- **Problem to solve**
Going from the line that contains "gray square: moved 1 px left, 1 px down" through the last line of the records, set down each line again exactly, both included, with pictures left out.

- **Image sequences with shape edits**
┄┄┄┄┄┄┄┄┄┄

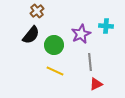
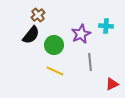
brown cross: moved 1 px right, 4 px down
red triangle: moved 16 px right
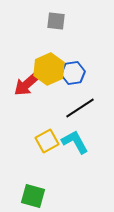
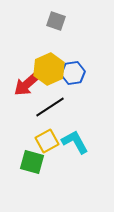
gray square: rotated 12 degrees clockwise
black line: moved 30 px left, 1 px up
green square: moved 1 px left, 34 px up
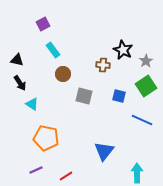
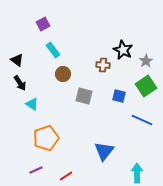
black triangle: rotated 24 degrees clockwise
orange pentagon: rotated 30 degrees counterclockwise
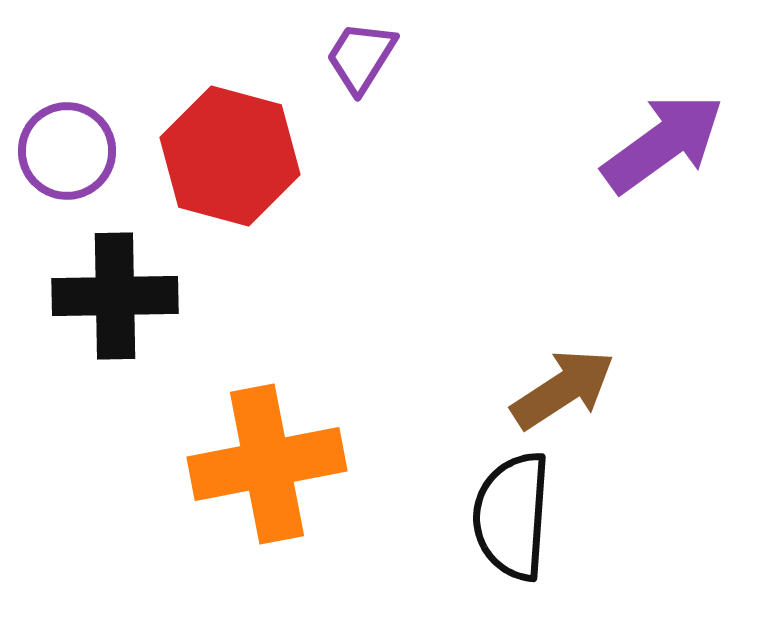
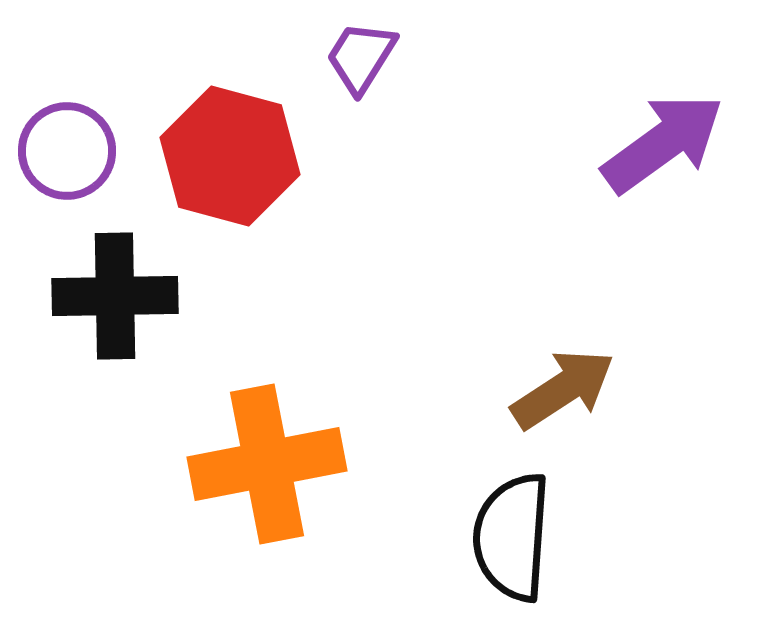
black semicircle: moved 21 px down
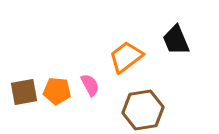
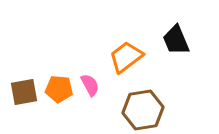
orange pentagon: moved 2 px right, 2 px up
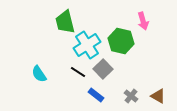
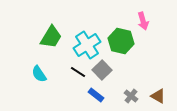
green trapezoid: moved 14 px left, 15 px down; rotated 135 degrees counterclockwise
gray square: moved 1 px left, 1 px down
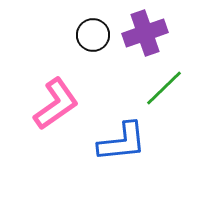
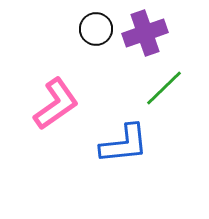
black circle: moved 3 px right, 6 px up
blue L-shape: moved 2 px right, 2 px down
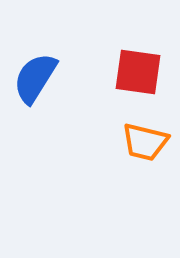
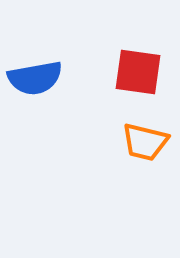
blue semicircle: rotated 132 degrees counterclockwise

┄┄┄┄┄┄┄┄┄┄

- **Result of the exercise**
gray square: moved 1 px left, 1 px down
black circle: moved 3 px right, 6 px up
blue L-shape: moved 2 px right, 2 px down
blue semicircle: rotated 132 degrees counterclockwise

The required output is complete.